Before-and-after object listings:
============================================================
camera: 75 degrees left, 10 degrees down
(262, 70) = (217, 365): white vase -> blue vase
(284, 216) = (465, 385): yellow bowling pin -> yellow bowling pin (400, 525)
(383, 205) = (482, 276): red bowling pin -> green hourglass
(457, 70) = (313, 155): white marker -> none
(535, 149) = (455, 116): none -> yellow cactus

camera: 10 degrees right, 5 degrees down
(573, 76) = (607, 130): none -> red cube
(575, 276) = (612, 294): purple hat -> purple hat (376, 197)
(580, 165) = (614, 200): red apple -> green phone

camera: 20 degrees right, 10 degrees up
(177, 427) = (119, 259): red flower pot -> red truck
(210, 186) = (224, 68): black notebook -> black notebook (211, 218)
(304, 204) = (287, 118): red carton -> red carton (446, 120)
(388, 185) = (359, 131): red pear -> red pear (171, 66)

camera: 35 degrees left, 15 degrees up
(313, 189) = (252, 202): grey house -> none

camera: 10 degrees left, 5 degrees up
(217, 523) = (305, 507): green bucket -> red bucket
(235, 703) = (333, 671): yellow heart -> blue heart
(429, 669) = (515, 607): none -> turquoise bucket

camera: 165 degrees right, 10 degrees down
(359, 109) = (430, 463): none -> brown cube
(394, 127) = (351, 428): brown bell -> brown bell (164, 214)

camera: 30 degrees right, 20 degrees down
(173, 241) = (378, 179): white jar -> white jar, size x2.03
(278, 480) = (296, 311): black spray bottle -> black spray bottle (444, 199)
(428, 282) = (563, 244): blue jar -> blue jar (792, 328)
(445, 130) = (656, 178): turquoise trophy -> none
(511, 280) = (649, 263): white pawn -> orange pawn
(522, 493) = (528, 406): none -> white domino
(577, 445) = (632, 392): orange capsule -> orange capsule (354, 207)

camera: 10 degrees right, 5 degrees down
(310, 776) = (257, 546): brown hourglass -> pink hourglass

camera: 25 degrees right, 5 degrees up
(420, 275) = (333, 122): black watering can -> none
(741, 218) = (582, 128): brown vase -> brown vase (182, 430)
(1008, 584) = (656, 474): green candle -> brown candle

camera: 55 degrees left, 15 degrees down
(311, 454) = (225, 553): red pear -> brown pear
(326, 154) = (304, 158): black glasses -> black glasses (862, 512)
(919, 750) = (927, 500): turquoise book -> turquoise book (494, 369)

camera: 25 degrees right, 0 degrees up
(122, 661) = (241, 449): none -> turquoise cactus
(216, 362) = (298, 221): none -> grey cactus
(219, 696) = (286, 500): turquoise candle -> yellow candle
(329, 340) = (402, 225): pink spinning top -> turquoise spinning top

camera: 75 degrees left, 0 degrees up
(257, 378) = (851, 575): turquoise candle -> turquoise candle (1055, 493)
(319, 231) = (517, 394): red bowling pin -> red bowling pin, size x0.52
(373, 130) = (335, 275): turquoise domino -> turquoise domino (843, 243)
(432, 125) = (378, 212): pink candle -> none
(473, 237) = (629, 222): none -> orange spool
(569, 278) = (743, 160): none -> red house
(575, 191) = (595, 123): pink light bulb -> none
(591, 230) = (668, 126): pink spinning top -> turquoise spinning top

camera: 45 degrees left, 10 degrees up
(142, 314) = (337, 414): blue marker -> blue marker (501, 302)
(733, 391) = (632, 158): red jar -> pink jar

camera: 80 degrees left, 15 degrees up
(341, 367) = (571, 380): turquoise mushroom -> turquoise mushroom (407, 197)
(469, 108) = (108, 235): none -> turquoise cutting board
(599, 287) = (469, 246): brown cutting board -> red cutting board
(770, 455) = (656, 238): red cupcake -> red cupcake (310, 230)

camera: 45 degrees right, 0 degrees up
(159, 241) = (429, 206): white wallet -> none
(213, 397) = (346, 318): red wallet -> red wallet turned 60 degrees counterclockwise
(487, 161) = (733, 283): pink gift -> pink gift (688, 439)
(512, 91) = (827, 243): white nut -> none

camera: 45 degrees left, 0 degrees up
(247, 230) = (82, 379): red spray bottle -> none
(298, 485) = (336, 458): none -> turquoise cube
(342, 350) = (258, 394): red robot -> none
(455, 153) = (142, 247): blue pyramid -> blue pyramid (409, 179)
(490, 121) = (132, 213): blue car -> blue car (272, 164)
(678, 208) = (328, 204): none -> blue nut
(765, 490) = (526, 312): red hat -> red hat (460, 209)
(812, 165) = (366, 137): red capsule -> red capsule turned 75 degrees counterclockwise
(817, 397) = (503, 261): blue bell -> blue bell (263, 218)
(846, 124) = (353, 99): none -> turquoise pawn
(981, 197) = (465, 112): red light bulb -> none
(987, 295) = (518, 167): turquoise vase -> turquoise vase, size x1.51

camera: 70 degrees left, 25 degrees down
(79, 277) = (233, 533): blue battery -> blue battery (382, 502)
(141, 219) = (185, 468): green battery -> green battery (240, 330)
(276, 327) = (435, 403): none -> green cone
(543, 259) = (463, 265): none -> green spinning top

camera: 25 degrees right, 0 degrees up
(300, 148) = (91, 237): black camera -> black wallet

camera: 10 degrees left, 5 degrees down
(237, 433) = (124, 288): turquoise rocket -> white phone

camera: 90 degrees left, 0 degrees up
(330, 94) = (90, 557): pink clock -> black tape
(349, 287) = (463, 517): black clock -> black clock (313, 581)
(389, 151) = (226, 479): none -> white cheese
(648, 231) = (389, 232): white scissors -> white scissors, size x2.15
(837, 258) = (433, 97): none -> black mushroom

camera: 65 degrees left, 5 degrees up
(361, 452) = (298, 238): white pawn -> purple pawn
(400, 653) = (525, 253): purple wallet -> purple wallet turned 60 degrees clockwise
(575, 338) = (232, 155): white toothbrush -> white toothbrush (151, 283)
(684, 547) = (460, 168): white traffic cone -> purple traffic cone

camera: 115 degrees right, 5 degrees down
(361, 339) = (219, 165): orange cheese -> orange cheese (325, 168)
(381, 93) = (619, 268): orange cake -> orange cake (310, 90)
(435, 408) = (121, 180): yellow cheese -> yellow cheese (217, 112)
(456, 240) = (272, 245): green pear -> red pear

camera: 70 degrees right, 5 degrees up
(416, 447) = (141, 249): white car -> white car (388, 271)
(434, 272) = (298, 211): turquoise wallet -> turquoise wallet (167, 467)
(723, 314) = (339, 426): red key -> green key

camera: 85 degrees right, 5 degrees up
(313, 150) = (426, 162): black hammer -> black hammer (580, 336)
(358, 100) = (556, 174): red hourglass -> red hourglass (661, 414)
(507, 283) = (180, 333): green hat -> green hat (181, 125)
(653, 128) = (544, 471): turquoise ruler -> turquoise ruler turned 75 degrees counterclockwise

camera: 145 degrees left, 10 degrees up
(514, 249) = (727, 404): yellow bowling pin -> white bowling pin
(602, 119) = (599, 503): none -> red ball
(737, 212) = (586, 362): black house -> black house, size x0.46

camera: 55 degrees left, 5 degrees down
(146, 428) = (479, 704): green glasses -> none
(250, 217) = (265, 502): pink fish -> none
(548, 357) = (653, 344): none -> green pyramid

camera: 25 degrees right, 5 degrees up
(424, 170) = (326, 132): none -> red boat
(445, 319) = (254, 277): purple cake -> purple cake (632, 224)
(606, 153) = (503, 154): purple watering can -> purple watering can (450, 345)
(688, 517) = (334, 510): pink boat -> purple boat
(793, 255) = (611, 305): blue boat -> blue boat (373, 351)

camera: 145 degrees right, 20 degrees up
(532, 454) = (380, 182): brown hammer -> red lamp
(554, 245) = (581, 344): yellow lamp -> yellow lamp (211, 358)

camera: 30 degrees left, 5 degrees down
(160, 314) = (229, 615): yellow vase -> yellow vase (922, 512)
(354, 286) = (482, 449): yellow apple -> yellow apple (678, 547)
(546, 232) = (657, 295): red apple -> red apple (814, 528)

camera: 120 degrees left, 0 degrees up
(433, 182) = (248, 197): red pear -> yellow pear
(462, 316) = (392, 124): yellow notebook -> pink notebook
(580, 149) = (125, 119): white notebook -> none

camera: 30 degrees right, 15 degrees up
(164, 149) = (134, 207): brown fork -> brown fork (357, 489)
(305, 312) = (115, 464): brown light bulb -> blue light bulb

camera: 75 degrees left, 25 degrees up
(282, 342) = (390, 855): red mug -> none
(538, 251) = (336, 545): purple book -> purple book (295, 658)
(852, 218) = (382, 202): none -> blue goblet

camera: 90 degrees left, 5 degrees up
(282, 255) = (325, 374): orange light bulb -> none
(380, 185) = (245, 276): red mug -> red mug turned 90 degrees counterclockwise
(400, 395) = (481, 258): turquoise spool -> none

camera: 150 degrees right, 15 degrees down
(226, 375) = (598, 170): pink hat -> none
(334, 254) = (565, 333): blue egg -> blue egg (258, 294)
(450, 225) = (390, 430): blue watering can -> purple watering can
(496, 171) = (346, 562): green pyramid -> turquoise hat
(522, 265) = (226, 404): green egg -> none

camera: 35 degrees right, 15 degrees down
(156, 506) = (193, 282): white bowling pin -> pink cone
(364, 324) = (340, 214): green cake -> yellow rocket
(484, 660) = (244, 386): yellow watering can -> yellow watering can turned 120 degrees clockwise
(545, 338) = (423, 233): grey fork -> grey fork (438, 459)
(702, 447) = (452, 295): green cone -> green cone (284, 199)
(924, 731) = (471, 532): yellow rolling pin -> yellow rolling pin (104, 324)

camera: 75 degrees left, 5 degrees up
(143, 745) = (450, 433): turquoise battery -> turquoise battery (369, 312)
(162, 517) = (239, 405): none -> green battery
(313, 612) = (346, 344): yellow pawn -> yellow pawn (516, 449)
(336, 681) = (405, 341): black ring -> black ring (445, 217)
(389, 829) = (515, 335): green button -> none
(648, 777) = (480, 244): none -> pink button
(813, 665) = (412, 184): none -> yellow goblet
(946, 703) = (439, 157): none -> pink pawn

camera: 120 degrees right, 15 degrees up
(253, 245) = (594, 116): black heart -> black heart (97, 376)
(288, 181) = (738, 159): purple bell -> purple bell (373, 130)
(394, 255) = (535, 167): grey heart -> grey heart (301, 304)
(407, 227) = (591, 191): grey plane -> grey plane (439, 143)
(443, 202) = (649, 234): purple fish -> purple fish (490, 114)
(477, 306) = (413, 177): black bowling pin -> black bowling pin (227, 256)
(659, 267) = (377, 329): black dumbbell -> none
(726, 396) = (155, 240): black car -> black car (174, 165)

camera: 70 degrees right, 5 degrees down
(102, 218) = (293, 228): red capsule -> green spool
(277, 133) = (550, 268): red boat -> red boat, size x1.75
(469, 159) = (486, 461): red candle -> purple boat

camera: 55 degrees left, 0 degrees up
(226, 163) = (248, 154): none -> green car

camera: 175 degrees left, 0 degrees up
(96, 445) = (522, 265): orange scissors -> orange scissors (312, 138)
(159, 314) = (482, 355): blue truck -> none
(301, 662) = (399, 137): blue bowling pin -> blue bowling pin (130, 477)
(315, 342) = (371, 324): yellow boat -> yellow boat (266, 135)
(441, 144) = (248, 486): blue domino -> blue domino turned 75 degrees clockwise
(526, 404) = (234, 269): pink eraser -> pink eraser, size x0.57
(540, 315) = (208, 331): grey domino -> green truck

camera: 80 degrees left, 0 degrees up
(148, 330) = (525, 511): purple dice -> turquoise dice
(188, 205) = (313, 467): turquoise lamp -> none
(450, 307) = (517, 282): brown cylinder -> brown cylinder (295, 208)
============================================================
:: INSTRUCTIONS FOR THE TASK ::
From the data above, reproduce word for word the lines running from the line with "camera: 90 degrees left, 0 degrees up" to the line with "camera: 65 degrees left, 5 degrees up", ends included.

:: RESULT OF THE TASK ::
camera: 90 degrees left, 0 degrees up
(330, 94) = (90, 557): pink clock -> black tape
(349, 287) = (463, 517): black clock -> black clock (313, 581)
(389, 151) = (226, 479): none -> white cheese
(648, 231) = (389, 232): white scissors -> white scissors, size x2.15
(837, 258) = (433, 97): none -> black mushroom

camera: 65 degrees left, 5 degrees up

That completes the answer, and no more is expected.